▸ Problem to solve: Take the lines below between the one holding "R3: 4.7 (+9V, N009) -> 4.7 (+9V, N003)" and the one holding "C6: 22nF (VRAW, VSS) -> 22nF (0V, VSS)", inclusive, and copy them exactly. Add nothing.

Segment Open

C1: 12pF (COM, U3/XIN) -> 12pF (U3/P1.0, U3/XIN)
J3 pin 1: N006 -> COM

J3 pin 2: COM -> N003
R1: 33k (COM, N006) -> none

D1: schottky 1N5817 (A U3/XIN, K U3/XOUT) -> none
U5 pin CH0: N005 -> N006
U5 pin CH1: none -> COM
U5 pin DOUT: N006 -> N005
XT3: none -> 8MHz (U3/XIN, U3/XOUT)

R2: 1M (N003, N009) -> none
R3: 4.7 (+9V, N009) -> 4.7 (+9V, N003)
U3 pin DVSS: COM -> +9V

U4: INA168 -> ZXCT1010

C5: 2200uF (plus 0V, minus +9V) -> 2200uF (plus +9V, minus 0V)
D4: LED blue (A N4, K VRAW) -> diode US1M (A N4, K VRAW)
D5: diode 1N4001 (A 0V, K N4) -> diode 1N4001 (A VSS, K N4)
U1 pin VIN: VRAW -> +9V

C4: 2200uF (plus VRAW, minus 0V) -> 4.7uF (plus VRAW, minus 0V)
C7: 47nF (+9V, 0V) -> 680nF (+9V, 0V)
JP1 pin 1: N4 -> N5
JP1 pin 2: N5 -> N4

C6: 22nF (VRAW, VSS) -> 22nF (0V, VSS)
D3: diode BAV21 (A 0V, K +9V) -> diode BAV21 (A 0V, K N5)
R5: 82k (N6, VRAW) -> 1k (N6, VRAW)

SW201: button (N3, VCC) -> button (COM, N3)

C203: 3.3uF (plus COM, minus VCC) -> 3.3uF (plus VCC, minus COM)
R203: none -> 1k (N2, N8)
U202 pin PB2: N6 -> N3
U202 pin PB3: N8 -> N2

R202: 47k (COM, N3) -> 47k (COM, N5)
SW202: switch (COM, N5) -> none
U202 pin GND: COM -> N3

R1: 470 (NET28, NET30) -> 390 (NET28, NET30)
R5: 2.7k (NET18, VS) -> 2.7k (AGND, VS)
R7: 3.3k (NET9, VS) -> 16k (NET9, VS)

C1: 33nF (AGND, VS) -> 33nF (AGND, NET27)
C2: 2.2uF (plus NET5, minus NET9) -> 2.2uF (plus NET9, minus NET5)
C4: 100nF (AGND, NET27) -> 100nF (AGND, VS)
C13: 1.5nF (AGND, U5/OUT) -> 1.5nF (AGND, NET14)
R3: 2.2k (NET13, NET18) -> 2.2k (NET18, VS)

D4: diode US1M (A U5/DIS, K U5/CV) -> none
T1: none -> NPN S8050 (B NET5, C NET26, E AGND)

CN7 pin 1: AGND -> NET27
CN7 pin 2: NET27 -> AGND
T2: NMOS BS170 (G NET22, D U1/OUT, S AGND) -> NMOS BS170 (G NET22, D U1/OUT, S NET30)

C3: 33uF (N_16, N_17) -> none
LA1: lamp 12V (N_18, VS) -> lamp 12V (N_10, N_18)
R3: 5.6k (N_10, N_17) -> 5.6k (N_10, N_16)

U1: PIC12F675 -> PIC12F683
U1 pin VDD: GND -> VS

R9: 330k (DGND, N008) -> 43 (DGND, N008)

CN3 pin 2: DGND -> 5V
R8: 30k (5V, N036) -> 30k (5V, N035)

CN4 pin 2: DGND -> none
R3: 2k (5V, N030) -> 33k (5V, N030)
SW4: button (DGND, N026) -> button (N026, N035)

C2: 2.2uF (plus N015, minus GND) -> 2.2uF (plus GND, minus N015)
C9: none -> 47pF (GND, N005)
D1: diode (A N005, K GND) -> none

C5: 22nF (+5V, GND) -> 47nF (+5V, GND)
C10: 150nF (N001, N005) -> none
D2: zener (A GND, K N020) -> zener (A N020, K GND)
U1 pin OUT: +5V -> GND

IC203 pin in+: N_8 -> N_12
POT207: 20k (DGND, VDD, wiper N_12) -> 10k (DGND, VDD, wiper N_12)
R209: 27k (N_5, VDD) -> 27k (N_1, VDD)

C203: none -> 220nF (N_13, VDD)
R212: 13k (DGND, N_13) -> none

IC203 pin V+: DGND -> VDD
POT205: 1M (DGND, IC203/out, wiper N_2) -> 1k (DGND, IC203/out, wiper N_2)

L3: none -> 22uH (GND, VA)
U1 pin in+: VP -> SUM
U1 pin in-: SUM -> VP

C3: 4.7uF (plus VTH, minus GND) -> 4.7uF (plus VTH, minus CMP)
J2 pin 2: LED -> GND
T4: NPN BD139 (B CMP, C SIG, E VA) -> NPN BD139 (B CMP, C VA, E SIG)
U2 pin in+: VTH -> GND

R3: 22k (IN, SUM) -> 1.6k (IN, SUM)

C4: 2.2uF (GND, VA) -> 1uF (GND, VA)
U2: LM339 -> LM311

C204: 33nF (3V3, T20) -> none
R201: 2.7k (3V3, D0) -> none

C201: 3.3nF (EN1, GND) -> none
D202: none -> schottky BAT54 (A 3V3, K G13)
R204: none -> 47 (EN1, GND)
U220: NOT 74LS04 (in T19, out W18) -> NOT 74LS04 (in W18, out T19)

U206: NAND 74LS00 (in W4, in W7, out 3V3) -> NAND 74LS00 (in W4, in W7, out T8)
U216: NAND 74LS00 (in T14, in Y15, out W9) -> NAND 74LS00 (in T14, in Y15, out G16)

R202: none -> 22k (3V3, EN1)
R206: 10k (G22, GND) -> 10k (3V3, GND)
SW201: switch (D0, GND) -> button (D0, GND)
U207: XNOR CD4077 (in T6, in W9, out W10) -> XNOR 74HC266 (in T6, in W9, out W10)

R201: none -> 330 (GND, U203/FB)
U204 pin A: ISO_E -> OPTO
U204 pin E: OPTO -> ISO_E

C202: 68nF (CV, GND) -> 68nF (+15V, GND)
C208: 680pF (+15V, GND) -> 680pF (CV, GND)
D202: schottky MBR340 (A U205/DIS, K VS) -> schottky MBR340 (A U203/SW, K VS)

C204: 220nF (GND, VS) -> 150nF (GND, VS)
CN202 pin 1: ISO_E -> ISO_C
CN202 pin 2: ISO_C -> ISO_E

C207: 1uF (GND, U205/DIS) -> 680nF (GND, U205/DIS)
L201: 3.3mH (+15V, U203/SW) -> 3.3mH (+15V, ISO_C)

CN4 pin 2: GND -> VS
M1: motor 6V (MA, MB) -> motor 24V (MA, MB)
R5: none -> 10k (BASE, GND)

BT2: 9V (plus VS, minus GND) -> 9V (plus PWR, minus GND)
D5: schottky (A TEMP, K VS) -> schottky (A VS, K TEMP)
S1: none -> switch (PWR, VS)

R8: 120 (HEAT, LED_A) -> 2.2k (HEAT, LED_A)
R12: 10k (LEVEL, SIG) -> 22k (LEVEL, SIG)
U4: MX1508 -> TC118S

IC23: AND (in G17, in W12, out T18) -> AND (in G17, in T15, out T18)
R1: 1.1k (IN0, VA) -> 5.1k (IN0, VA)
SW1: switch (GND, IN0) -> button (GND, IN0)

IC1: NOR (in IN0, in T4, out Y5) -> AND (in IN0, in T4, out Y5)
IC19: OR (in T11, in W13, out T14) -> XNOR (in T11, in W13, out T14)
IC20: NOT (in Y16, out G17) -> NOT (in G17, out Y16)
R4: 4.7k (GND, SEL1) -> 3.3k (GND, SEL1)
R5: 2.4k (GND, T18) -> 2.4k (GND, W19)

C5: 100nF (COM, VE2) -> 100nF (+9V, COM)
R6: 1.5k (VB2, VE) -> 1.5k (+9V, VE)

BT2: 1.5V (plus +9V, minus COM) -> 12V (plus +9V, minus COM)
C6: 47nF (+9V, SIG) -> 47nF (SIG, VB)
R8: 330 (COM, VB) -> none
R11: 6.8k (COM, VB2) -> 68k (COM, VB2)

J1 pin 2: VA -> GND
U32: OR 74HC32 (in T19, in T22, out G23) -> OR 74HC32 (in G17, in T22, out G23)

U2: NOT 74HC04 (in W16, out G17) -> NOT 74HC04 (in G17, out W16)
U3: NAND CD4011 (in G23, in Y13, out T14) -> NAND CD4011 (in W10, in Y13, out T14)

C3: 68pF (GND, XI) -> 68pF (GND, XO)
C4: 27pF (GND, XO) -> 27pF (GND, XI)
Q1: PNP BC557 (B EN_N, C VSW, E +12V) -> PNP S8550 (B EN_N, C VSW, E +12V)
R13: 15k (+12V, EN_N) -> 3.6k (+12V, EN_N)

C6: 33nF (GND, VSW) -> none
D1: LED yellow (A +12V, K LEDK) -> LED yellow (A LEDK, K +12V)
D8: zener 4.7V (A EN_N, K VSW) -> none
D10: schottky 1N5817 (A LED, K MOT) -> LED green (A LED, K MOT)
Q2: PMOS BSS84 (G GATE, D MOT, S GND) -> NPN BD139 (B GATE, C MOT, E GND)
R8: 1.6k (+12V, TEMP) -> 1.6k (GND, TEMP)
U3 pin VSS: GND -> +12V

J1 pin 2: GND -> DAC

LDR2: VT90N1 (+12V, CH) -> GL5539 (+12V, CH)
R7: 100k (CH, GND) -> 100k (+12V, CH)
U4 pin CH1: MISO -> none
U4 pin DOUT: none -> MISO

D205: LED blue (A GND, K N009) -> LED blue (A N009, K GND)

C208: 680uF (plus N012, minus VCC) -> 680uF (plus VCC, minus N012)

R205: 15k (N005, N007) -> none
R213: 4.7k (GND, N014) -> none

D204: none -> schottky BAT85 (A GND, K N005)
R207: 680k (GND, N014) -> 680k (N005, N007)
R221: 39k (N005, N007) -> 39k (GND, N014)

Segment Closed

▸ Finished task:
R3: 4.7 (+9V, N009) -> 4.7 (+9V, N003)
U3 pin DVSS: COM -> +9V

U4: INA168 -> ZXCT1010

C5: 2200uF (plus 0V, minus +9V) -> 2200uF (plus +9V, minus 0V)
D4: LED blue (A N4, K VRAW) -> diode US1M (A N4, K VRAW)
D5: diode 1N4001 (A 0V, K N4) -> diode 1N4001 (A VSS, K N4)
U1 pin VIN: VRAW -> +9V

C4: 2200uF (plus VRAW, minus 0V) -> 4.7uF (plus VRAW, minus 0V)
C7: 47nF (+9V, 0V) -> 680nF (+9V, 0V)
JP1 pin 1: N4 -> N5
JP1 pin 2: N5 -> N4

C6: 22nF (VRAW, VSS) -> 22nF (0V, VSS)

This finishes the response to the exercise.